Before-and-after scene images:
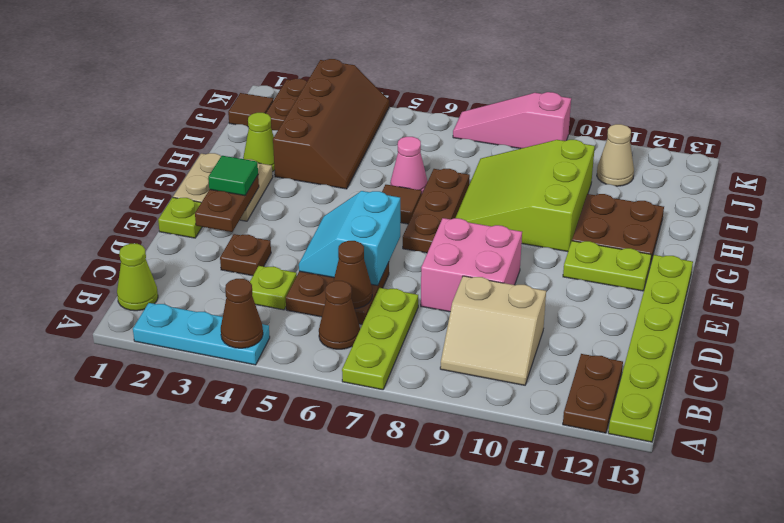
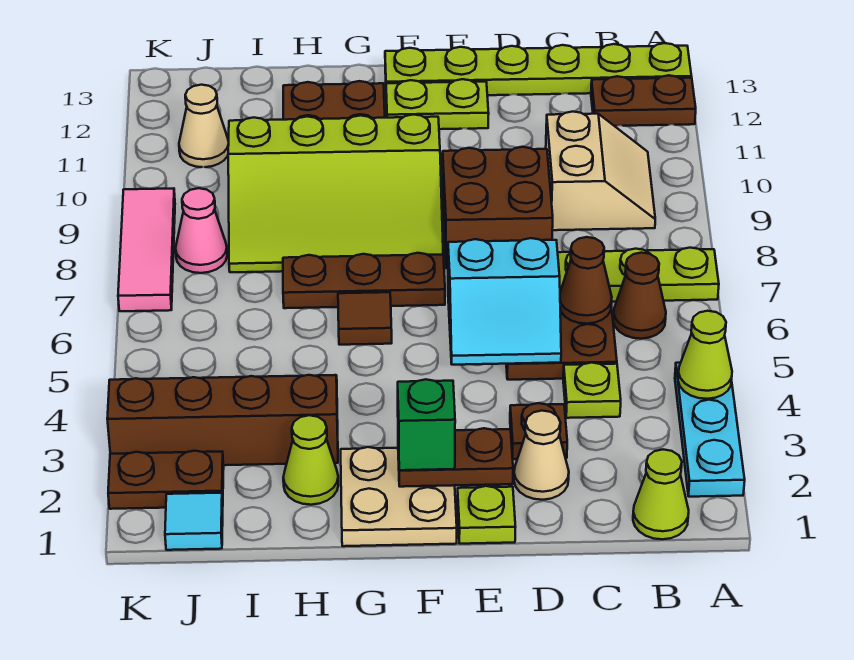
brown cone A4 level 2 -> lime cone A4 level 2
none -> tan cone D2 level 1
pink brick D8:E9 level 1 -> brown brick D8:E9 level 1
green tile F2 level 3 -> green brick F2 level 3
lime plate F11:F12 level 1 -> lime plate E12:F12 level 1
lime slope G8:I10 level 1 top 10 -> lime slope F8:I10 level 1 top 10
pink cone H6 level 1 -> pink cone J8 level 1
brown tile J1 level 1 -> cyan tile J1 level 1
pink slope K7:K9 level 1 top 9 -> pink tile K7:K9 level 1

> _Exercise directions_
Repeat every record above exactly. The pictures do not belong in the copy.

> _Answer section_
brown cone A4 level 2 -> lime cone A4 level 2
none -> tan cone D2 level 1
pink brick D8:E9 level 1 -> brown brick D8:E9 level 1
green tile F2 level 3 -> green brick F2 level 3
lime plate F11:F12 level 1 -> lime plate E12:F12 level 1
lime slope G8:I10 level 1 top 10 -> lime slope F8:I10 level 1 top 10
pink cone H6 level 1 -> pink cone J8 level 1
brown tile J1 level 1 -> cyan tile J1 level 1
pink slope K7:K9 level 1 top 9 -> pink tile K7:K9 level 1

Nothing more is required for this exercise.